# Aim of the exercise:
In the data below, find every line with the word "size" and copy it out.

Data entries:

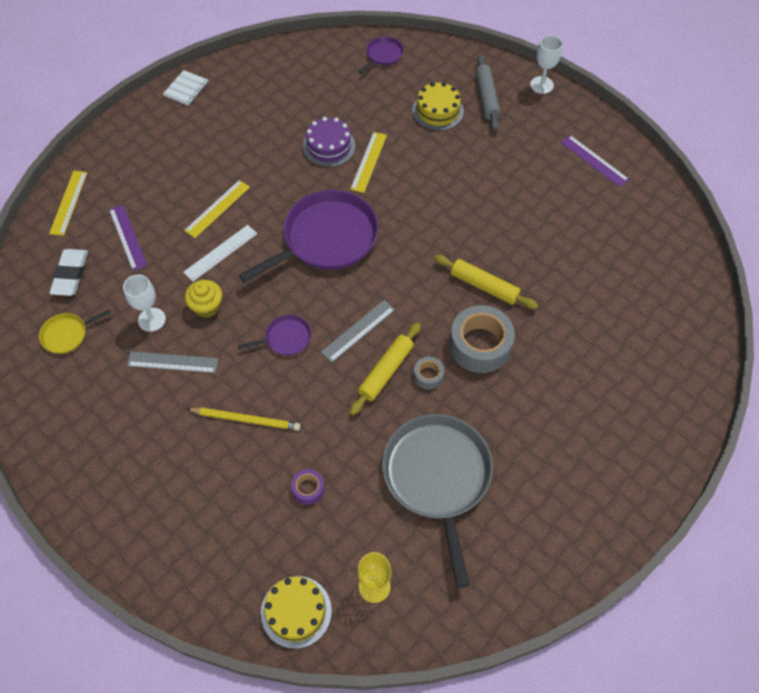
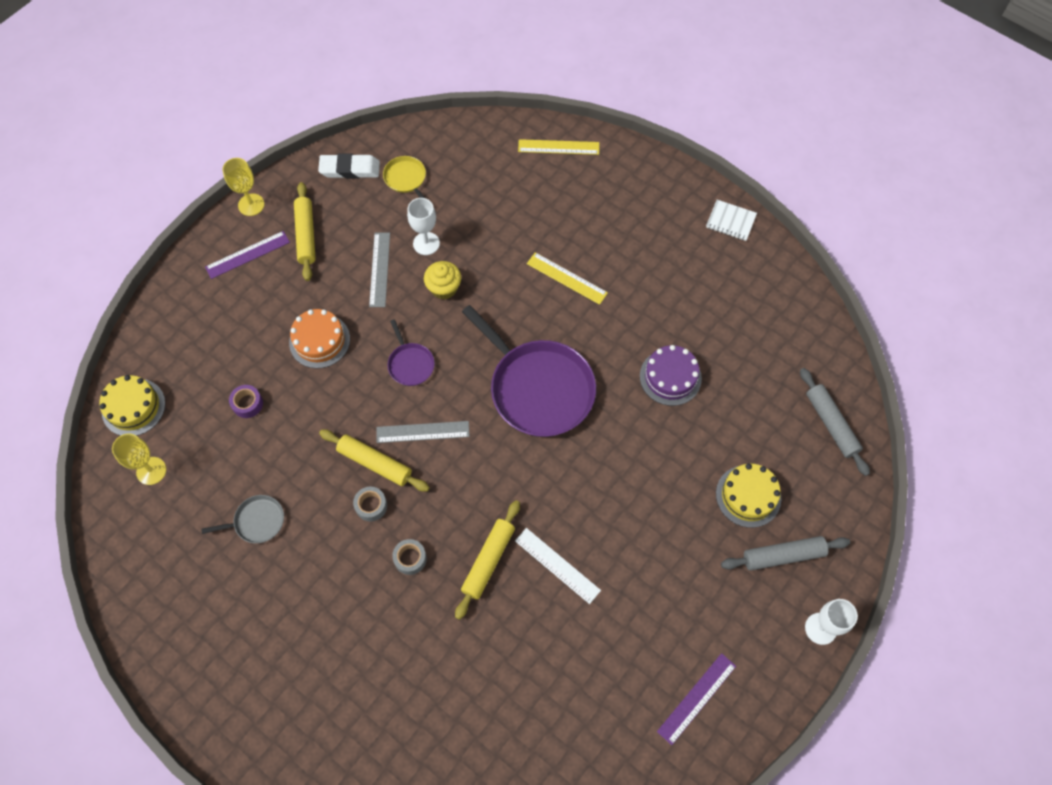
camera: 85 degrees right, 5 degrees up
white eraser [49,249,88,296] -> white eraser moved to [318,154,380,179]
purple ruler [109,205,147,271] -> purple ruler moved to [205,231,290,279]
white ruler [183,225,257,281] -> white ruler moved to [515,528,601,604]
yellow pencil [187,407,301,431] -> orange cake [289,309,350,368]
grey ruler [321,300,395,363] -> grey ruler turned 45 degrees counterclockwise [376,421,470,443]
yellow ruler [350,132,387,193] -> none
purple pan [359,37,404,74] -> grey rolling pin [800,368,870,476]
grey pan [382,414,493,588] -> grey pan [201,495,284,543], size x0.45
grey tape [449,305,515,373] -> grey tape [392,539,427,575], size x0.48
none -> yellow goblet [222,158,265,216]
none -> yellow rolling pin [294,182,316,281]

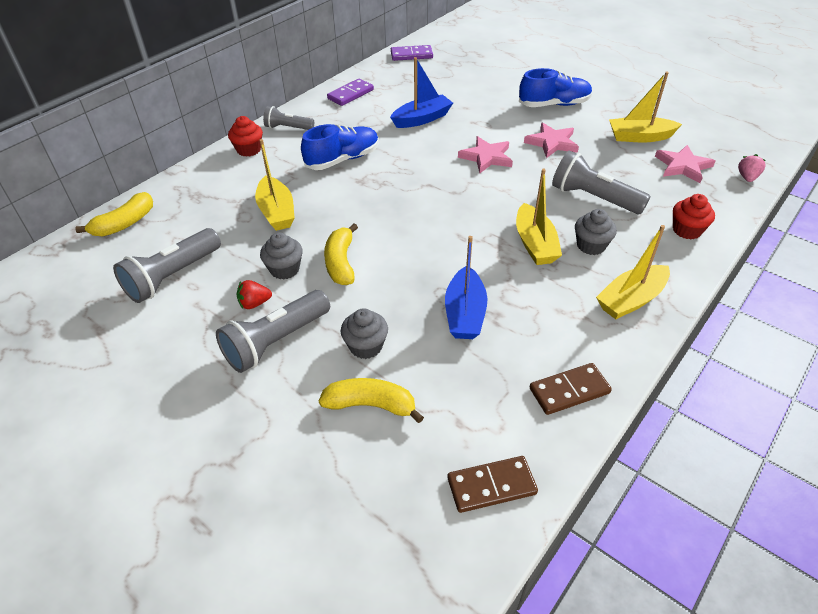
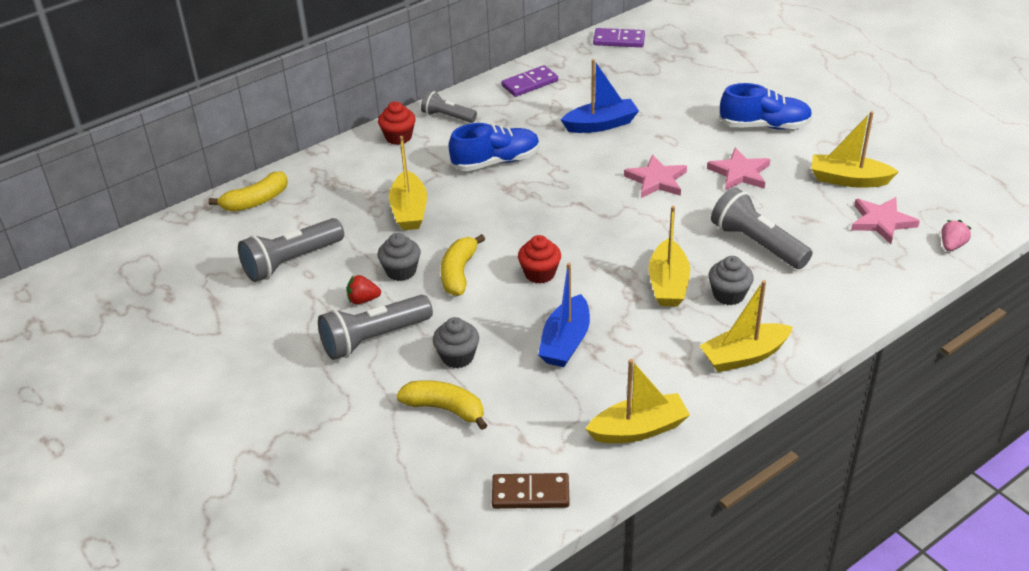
camera: 15 degrees right, 5 degrees down
brown domino [530,363,612,415] -> yellow boat [586,359,690,443]
red cupcake [673,194,715,240] -> red cupcake moved to [518,235,561,284]

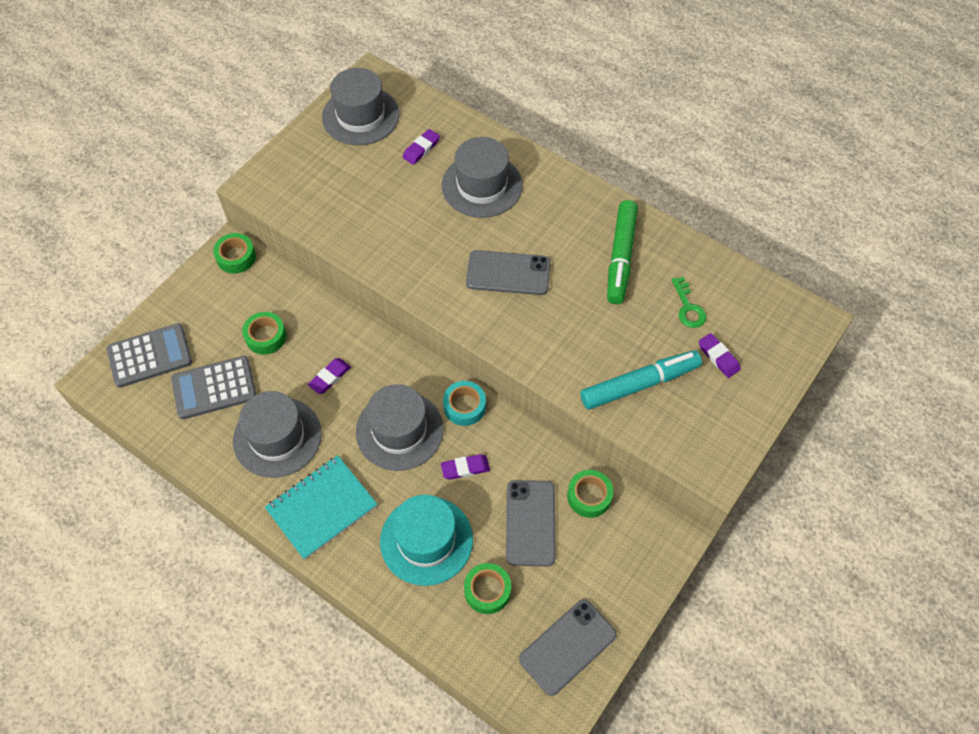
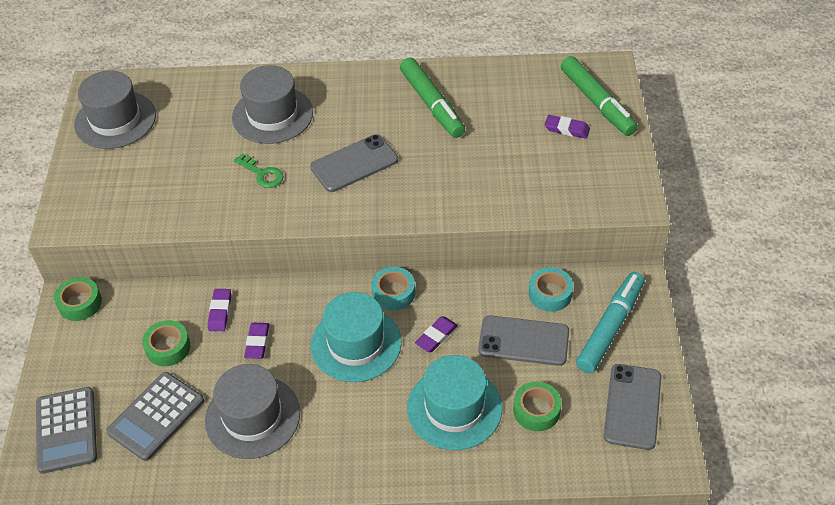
camera: 35 degrees left, 10 degrees down
grey calculator [107,323,192,388] -> grey calculator turned 135 degrees clockwise [36,387,97,474]
turquoise notebook [265,455,377,560] -> none
grey hat [356,384,443,471] -> turquoise hat [311,292,402,382]
purple eraser [403,129,440,165] -> purple eraser moved to [208,289,231,331]
grey phone [506,480,555,566] -> grey phone turned 45 degrees counterclockwise [478,315,569,366]
green tape [567,470,614,518] -> turquoise tape [529,267,573,312]
turquoise marker [580,350,702,409] -> turquoise marker moved to [576,272,645,373]
green key [672,277,707,328] -> green key moved to [234,153,284,188]
none -> green marker [561,56,638,136]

# Answer to this exercise:
grey pan [382,414,493,588] -> grey pan [201,495,284,543], size x0.45
grey tape [449,305,515,373] -> grey tape [392,539,427,575], size x0.48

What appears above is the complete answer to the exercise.